WHAT IS BEING ASKED:
Without including any picture, copy the entries that follow word for word.

MATERIAL SHOWN:
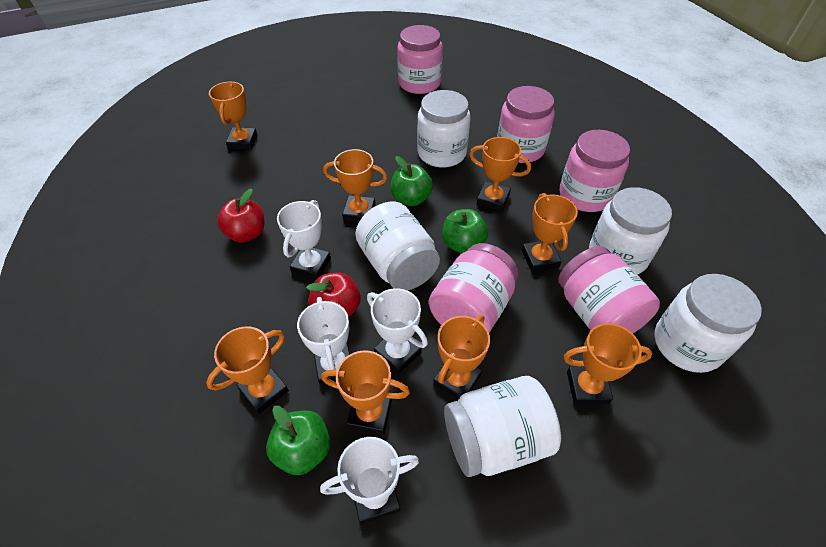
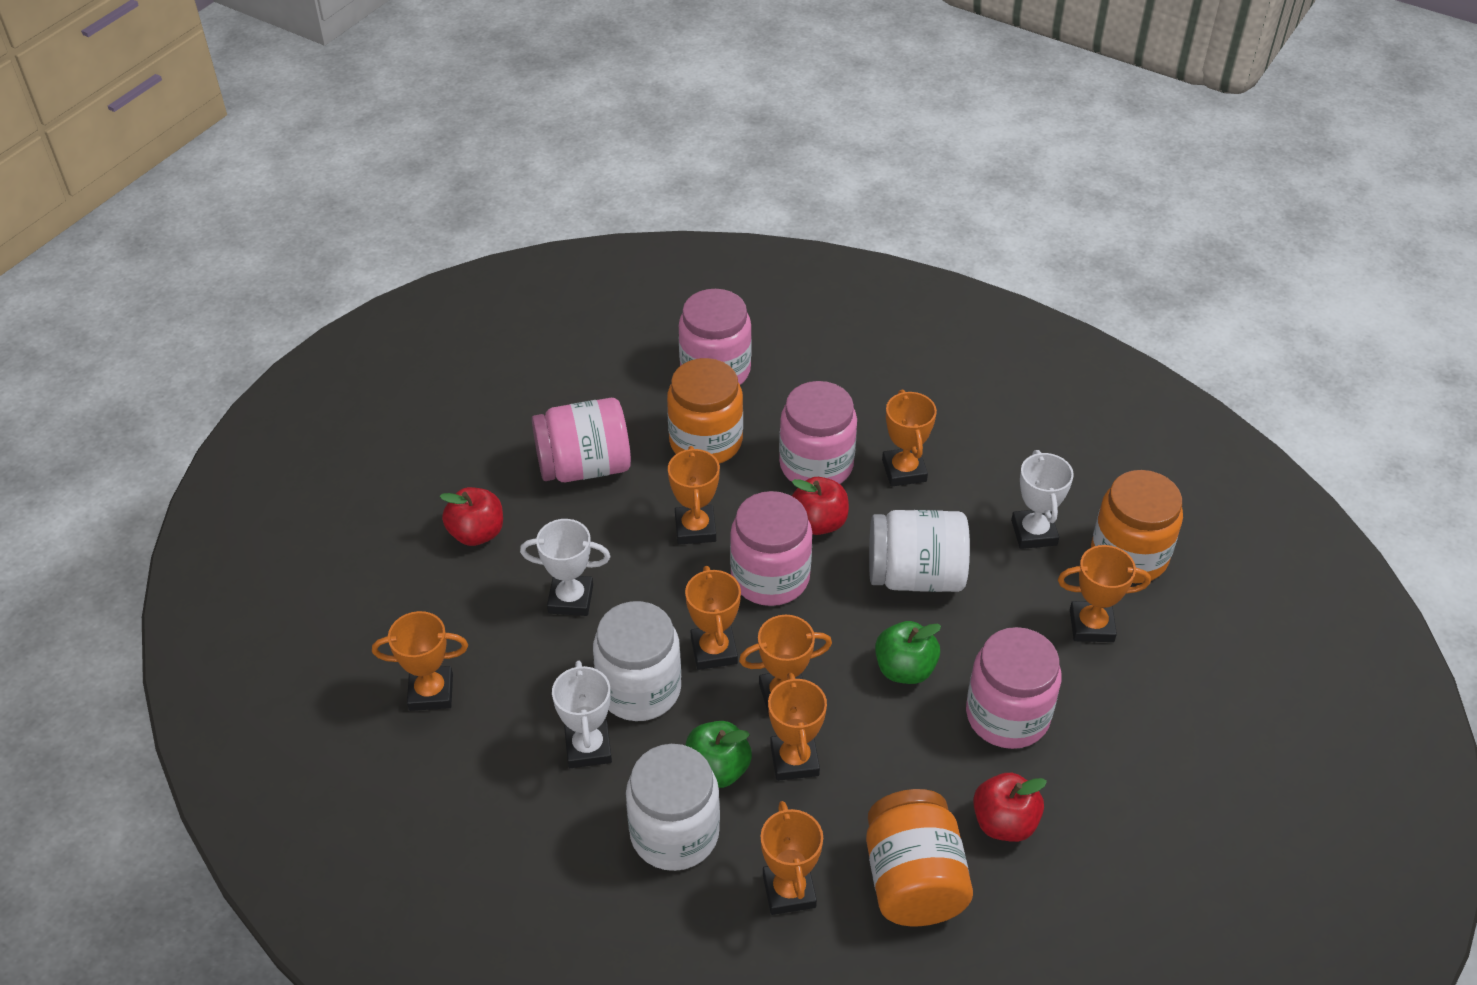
green apple: 3 -> 2
orange jar: 0 -> 3
red apple: 2 -> 3
white jar: 5 -> 3
white trophy: 4 -> 3

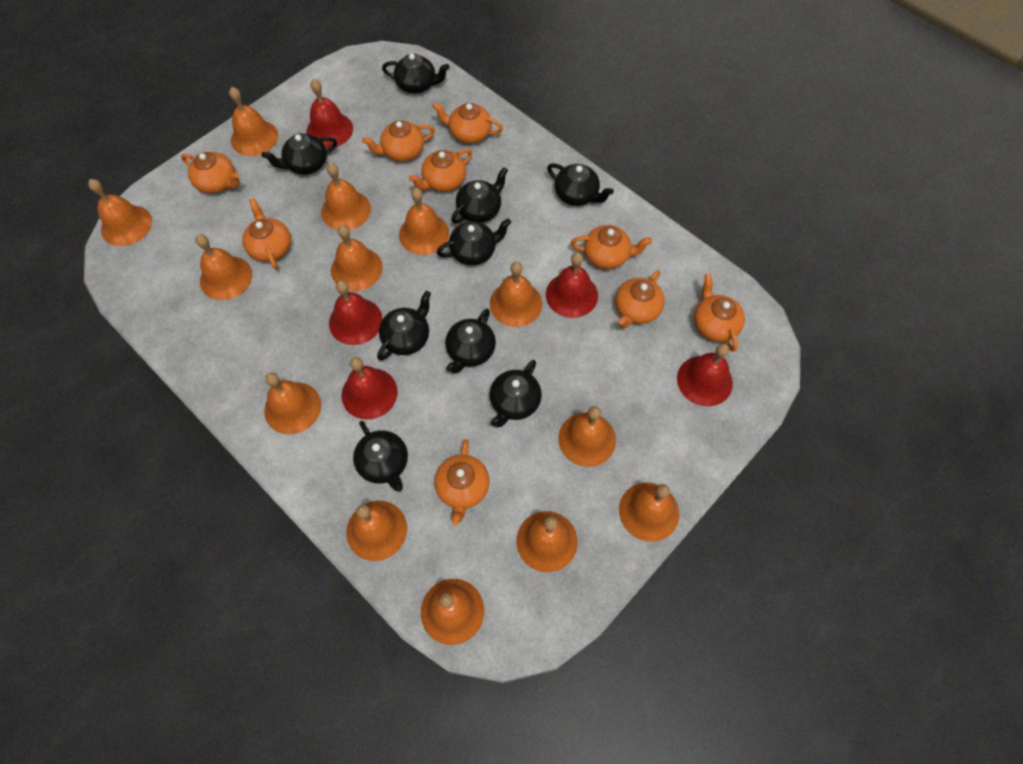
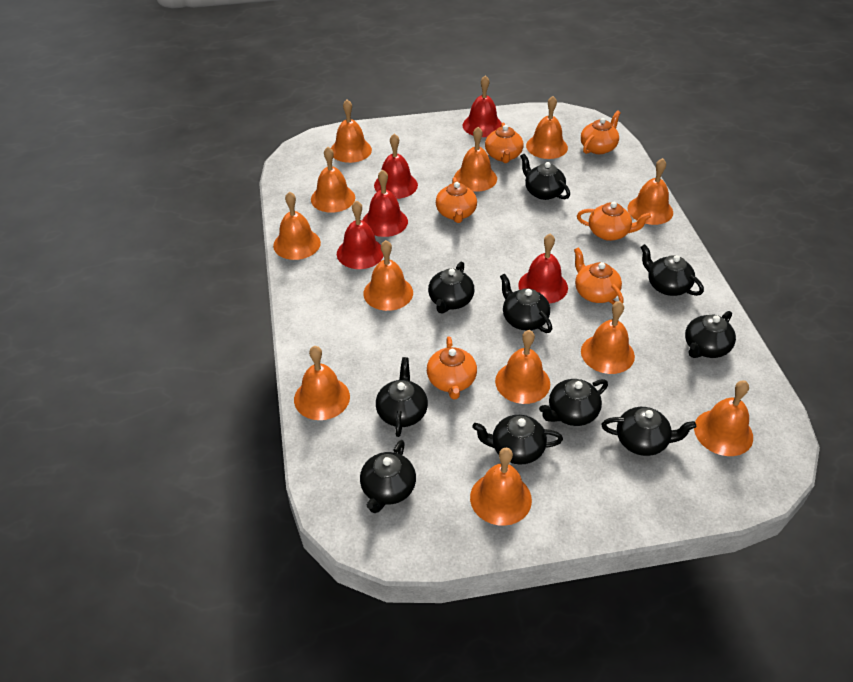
black teapot: 9 -> 10
orange bell: 13 -> 12
orange teapot: 9 -> 6

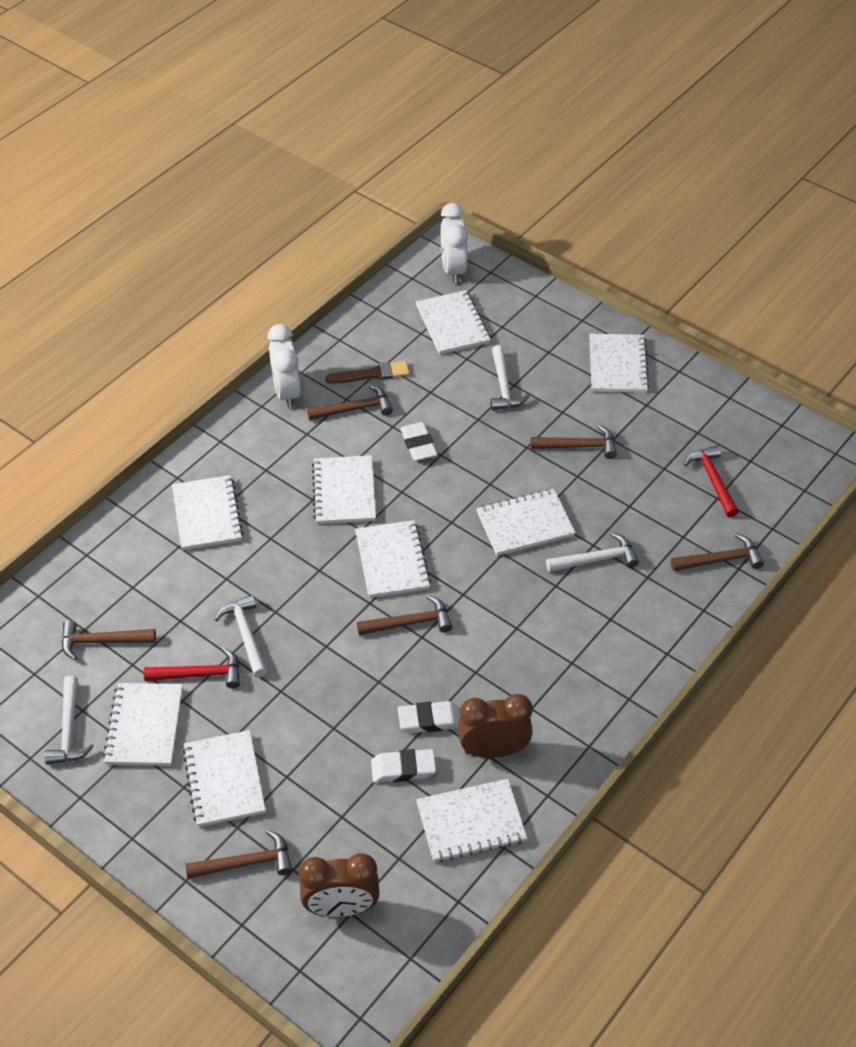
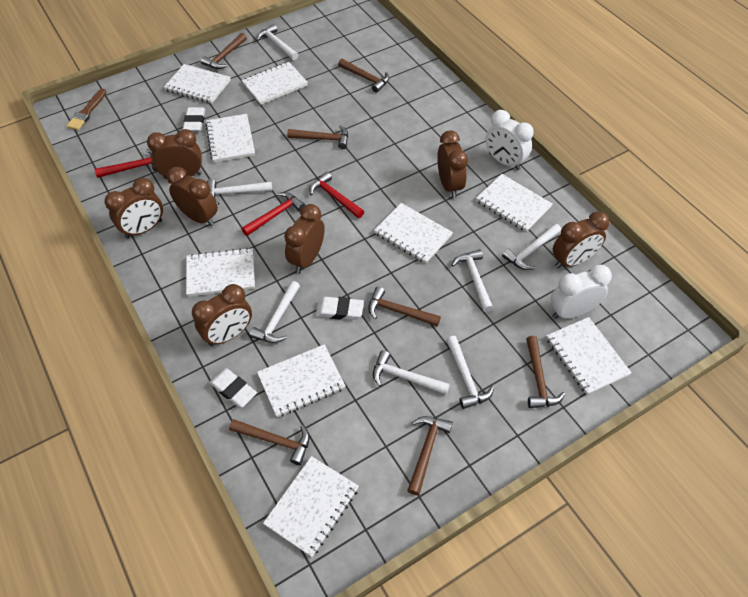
brown clock: 2 -> 7
brown hammer: 6 -> 7
red hammer: 2 -> 3
white hammer: 4 -> 7

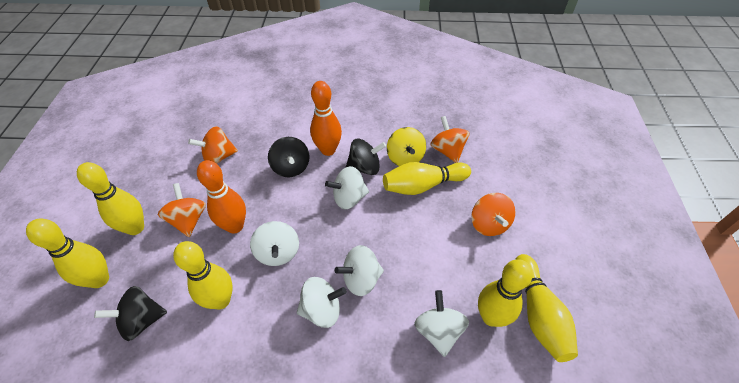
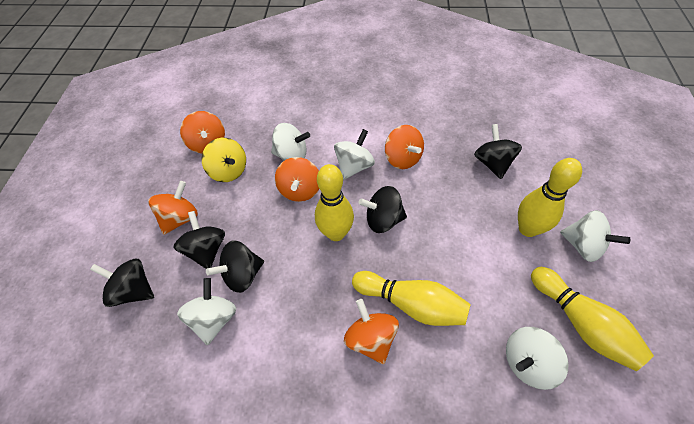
black spinning top: 3 -> 5
orange bowling pin: 2 -> 0
orange spinning top: 4 -> 5
yellow bowling pin: 6 -> 4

FINISHED TASK:
green apple: 3 -> 2
orange jar: 0 -> 3
red apple: 2 -> 3
white jar: 5 -> 3
white trophy: 4 -> 3

black teapot: 9 -> 10
orange bell: 13 -> 12
orange teapot: 9 -> 6

brown clock: 2 -> 7
brown hammer: 6 -> 7
red hammer: 2 -> 3
white hammer: 4 -> 7

black spinning top: 3 -> 5
orange bowling pin: 2 -> 0
orange spinning top: 4 -> 5
yellow bowling pin: 6 -> 4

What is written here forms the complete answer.